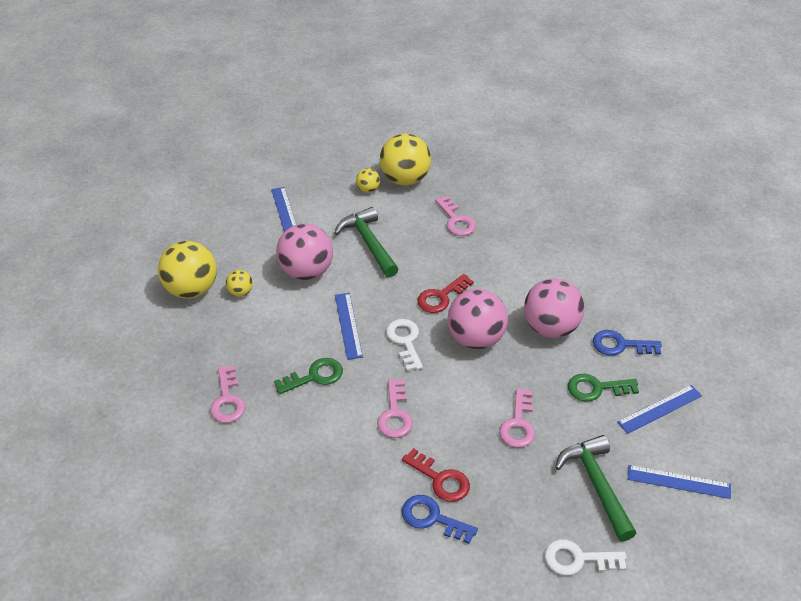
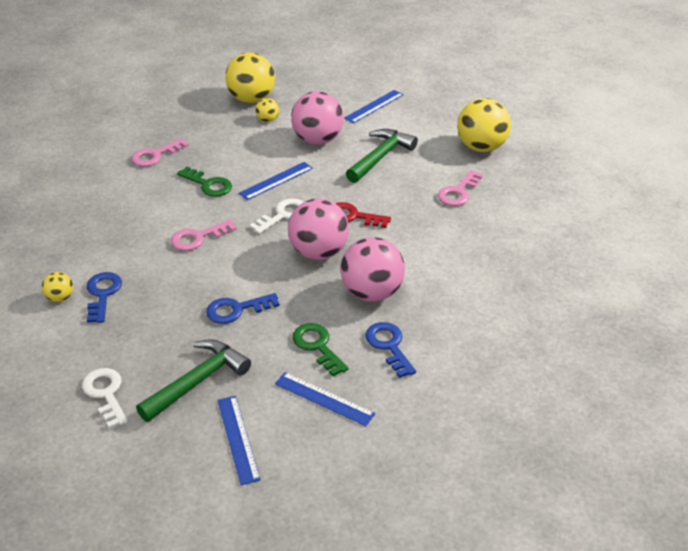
camera: 60 degrees right, 5 degrees down
(368, 189) = (446, 133): yellow ball -> yellow ball (60, 297)
(440, 479) = (145, 285): red key -> none
(518, 424) = (236, 310): pink key -> blue key

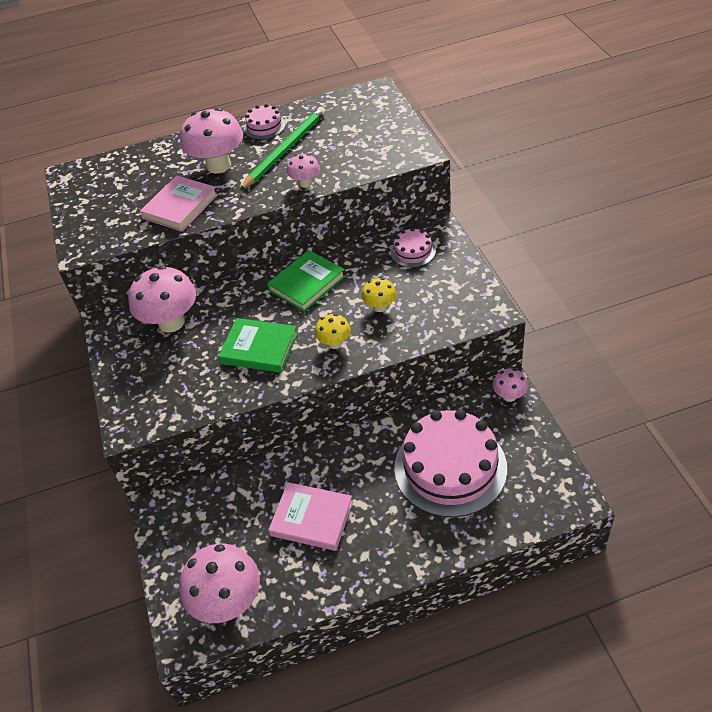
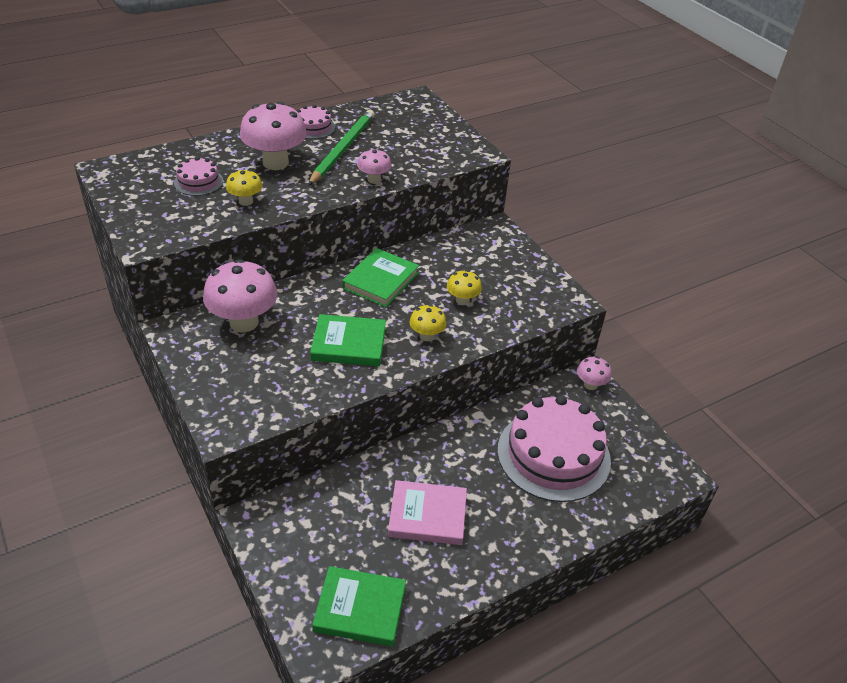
camera: 20 degrees left, 5 degrees down
(180, 207) = (246, 201): pink book -> yellow mushroom
(228, 602) = (360, 609): pink mushroom -> green book
(413, 251) = (479, 249): pink cake -> pink cake (198, 182)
..............................
§ YOUR OBJECTIVE: Pictures aside, reproduce exactly the lines from the one containing "(440, 479) = (145, 285): red key -> none" to the end of the listing above, both ends included.

§ SOLUTION TO THE PROBLEM:
(440, 479) = (145, 285): red key -> none
(518, 424) = (236, 310): pink key -> blue key

camera: 20 degrees left, 5 degrees down
(180, 207) = (246, 201): pink book -> yellow mushroom
(228, 602) = (360, 609): pink mushroom -> green book
(413, 251) = (479, 249): pink cake -> pink cake (198, 182)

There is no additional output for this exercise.